# REQUIREMENT
After locating the line that contains "R3: 2k (GND, SIG6) -> 3.3k (GND, SIG6)" in the records below, write out exactly that line and each line after it through the one that contains "U3: NAND 74HC00", and nothing else.

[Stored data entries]
- - - -

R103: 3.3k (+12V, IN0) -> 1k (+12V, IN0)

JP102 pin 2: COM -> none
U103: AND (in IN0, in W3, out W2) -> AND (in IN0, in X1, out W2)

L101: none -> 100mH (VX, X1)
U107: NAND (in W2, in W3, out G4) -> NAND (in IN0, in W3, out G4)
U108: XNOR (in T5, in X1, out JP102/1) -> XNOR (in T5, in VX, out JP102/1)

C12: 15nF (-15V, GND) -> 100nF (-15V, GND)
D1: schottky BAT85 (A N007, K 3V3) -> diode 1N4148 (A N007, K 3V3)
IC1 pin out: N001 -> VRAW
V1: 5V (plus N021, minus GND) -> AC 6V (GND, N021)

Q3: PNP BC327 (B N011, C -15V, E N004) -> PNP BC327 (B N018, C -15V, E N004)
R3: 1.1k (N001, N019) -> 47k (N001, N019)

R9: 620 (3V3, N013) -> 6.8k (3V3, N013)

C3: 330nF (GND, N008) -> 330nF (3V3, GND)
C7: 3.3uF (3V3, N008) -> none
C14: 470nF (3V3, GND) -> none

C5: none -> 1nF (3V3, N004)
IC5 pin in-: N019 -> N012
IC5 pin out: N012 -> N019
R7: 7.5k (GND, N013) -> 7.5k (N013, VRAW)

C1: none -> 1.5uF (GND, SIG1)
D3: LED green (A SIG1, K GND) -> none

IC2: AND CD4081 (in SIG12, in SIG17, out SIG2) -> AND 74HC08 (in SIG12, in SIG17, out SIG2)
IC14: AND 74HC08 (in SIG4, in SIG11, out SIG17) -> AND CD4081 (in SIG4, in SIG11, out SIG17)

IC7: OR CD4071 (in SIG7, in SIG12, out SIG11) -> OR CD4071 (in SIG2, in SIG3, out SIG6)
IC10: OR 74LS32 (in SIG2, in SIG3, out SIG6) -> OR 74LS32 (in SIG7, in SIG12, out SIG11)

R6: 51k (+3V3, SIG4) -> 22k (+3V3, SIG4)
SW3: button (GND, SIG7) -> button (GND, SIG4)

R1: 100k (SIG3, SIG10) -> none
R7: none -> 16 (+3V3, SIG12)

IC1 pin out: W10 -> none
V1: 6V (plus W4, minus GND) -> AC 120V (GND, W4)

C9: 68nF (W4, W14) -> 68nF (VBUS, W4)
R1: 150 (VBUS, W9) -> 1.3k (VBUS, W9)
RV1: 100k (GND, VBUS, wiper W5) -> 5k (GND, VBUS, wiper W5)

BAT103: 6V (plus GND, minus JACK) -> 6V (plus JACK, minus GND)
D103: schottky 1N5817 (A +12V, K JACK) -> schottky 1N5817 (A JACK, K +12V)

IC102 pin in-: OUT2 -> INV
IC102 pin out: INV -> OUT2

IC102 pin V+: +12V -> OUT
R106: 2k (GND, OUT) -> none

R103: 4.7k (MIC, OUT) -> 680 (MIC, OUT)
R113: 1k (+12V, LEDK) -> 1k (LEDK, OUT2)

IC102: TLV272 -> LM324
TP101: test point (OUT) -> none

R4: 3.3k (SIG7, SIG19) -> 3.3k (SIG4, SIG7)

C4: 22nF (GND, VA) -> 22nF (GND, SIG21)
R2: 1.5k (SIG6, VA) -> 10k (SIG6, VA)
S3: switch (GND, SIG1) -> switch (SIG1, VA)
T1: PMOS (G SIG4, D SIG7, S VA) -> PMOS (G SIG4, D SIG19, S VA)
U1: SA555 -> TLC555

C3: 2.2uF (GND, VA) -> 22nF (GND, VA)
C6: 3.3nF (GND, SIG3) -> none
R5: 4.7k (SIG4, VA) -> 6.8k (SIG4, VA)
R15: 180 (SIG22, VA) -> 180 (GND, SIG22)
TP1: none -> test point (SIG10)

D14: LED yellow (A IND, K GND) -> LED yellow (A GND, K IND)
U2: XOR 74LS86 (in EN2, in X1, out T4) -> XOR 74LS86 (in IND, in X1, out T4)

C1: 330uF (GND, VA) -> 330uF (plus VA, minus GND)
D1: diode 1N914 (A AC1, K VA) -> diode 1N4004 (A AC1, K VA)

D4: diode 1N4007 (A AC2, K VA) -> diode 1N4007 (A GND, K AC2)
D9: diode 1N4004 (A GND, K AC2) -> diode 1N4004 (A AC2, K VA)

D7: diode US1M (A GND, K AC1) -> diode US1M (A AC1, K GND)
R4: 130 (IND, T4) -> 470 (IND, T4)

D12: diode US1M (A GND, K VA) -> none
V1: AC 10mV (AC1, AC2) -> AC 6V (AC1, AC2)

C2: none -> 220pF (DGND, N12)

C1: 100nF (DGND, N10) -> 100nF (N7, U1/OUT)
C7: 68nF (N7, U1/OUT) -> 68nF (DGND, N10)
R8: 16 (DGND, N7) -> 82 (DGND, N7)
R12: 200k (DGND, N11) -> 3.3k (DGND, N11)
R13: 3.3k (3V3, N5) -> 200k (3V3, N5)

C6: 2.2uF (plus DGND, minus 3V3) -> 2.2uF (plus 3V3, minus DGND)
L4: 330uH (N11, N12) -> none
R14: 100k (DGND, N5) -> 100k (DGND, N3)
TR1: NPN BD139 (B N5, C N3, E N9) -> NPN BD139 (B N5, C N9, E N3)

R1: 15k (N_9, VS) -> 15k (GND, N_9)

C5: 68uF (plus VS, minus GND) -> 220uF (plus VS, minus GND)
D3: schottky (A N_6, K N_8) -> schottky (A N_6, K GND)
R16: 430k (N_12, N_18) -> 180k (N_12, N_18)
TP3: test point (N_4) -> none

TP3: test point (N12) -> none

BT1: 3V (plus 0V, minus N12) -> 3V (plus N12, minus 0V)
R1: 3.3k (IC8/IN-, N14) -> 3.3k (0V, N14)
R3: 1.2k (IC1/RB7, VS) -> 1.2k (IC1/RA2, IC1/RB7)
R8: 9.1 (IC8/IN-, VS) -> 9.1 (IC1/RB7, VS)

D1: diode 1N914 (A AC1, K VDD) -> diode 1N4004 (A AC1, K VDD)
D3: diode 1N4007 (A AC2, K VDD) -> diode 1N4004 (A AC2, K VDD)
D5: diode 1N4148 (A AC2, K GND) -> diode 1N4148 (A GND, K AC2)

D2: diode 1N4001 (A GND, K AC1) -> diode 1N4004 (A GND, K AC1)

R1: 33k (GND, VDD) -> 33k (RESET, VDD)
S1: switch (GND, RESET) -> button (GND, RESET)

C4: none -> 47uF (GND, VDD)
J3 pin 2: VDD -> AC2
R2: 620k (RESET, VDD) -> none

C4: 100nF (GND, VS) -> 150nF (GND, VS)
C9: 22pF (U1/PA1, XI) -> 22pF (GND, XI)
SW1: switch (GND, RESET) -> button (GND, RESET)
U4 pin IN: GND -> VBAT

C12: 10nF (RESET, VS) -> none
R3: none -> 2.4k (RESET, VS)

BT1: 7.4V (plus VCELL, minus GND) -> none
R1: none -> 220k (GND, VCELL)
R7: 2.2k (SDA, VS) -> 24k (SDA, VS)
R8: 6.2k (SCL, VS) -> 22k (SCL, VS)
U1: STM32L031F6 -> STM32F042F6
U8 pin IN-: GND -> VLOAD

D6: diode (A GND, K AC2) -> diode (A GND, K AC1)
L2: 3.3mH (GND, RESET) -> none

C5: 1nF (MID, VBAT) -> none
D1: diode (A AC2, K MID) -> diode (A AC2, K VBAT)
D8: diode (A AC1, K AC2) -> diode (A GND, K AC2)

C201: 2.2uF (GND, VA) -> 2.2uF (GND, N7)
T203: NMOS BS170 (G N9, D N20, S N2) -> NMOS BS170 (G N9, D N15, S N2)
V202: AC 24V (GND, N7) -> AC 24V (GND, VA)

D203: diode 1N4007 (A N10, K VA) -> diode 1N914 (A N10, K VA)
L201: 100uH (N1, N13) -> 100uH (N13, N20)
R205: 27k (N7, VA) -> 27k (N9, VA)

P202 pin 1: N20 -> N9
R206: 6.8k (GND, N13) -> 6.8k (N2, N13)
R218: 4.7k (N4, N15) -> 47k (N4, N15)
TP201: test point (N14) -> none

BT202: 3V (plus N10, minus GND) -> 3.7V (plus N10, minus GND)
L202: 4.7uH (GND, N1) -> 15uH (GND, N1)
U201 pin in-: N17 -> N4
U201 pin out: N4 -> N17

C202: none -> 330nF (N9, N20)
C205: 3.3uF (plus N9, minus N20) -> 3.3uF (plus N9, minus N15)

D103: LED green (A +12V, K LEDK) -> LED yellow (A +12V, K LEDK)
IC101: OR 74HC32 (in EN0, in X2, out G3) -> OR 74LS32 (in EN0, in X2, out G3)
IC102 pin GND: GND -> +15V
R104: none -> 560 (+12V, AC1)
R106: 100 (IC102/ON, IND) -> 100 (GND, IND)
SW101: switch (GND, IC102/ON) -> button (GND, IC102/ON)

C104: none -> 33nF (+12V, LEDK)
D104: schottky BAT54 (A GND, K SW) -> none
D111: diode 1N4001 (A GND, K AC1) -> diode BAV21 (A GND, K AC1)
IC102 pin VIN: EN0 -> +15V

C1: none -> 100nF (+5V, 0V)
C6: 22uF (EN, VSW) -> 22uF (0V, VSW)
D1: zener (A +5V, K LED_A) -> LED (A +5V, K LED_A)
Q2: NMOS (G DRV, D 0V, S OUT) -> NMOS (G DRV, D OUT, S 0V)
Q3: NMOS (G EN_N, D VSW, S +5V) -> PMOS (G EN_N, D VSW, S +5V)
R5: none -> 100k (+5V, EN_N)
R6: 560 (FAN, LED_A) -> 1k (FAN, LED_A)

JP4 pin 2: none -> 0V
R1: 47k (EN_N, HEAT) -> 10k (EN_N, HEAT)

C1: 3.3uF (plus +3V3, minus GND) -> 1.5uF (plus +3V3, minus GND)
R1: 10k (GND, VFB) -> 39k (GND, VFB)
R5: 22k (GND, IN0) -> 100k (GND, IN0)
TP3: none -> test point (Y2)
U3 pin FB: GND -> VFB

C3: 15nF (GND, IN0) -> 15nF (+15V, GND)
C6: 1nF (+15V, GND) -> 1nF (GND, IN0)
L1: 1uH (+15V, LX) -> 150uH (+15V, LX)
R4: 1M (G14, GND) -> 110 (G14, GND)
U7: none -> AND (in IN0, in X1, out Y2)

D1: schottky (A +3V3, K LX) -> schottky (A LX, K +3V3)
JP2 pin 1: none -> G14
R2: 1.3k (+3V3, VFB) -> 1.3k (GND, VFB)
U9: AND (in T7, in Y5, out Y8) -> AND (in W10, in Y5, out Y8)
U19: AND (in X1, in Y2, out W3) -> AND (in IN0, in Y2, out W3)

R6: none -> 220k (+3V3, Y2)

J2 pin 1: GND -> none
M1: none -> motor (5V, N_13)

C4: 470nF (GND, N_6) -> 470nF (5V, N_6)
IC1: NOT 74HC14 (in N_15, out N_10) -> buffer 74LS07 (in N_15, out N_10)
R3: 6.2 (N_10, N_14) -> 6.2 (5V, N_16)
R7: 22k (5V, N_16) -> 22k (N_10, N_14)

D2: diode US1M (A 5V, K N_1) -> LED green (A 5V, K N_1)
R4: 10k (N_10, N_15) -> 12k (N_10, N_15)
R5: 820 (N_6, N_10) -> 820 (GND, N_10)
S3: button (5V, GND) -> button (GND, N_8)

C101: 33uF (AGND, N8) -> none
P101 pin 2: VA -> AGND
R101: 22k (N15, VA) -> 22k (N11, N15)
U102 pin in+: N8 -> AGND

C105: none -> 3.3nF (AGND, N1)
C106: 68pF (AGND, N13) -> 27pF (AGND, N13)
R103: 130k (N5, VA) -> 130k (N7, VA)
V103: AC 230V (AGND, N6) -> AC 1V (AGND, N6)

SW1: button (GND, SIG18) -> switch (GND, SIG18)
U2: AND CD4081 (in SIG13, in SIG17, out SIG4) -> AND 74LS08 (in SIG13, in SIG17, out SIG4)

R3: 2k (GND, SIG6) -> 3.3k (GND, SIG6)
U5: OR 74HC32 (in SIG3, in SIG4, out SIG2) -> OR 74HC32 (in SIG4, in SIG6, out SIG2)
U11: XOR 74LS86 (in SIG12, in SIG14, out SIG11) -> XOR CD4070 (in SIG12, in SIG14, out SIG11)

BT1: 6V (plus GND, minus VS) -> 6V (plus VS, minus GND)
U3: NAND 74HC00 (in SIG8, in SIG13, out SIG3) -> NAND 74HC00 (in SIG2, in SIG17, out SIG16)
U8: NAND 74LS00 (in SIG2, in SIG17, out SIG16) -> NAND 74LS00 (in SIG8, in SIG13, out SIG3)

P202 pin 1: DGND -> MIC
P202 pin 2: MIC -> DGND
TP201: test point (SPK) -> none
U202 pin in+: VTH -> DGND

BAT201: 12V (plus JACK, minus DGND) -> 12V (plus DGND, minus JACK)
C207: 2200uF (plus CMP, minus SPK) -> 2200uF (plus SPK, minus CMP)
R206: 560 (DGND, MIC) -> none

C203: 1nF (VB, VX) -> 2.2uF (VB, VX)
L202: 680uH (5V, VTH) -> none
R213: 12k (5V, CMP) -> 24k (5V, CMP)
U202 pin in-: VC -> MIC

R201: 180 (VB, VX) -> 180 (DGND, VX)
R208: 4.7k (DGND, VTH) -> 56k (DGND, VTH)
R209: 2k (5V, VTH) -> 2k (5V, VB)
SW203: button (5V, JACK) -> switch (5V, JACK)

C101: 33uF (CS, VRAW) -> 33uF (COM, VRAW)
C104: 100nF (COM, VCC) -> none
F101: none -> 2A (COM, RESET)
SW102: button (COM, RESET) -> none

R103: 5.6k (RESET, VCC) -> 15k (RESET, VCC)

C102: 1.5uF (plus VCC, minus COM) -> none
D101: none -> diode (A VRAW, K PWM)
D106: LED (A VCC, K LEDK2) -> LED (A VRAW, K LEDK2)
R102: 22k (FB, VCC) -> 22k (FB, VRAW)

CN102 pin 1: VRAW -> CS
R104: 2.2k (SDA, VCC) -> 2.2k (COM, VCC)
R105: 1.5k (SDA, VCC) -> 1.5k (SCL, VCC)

- - - -

# ANSWER AREA
R3: 2k (GND, SIG6) -> 3.3k (GND, SIG6)
U5: OR 74HC32 (in SIG3, in SIG4, out SIG2) -> OR 74HC32 (in SIG4, in SIG6, out SIG2)
U11: XOR 74LS86 (in SIG12, in SIG14, out SIG11) -> XOR CD4070 (in SIG12, in SIG14, out SIG11)

BT1: 6V (plus GND, minus VS) -> 6V (plus VS, minus GND)
U3: NAND 74HC00 (in SIG8, in SIG13, out SIG3) -> NAND 74HC00 (in SIG2, in SIG17, out SIG16)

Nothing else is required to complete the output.